== ACTIVITY ==
As you print the data below, keep every line exactly as it is and leave the images behind.

== INFORMATION SUPPLIED ==
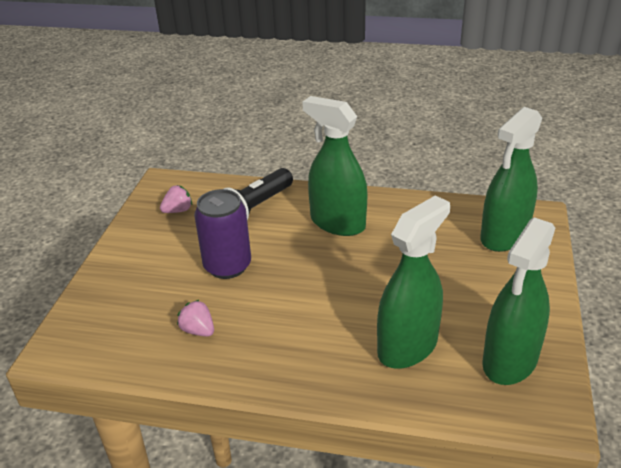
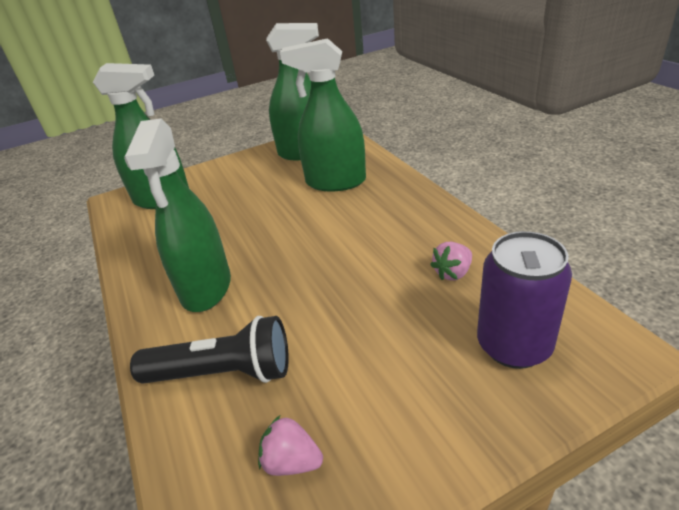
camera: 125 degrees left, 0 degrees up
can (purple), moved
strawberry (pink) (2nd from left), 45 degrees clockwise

== SOLUTION TO THIS TASK ==
camera: 125 degrees left, 0 degrees up
can (purple), moved
strawberry (pink) (2nd from left), 45 degrees clockwise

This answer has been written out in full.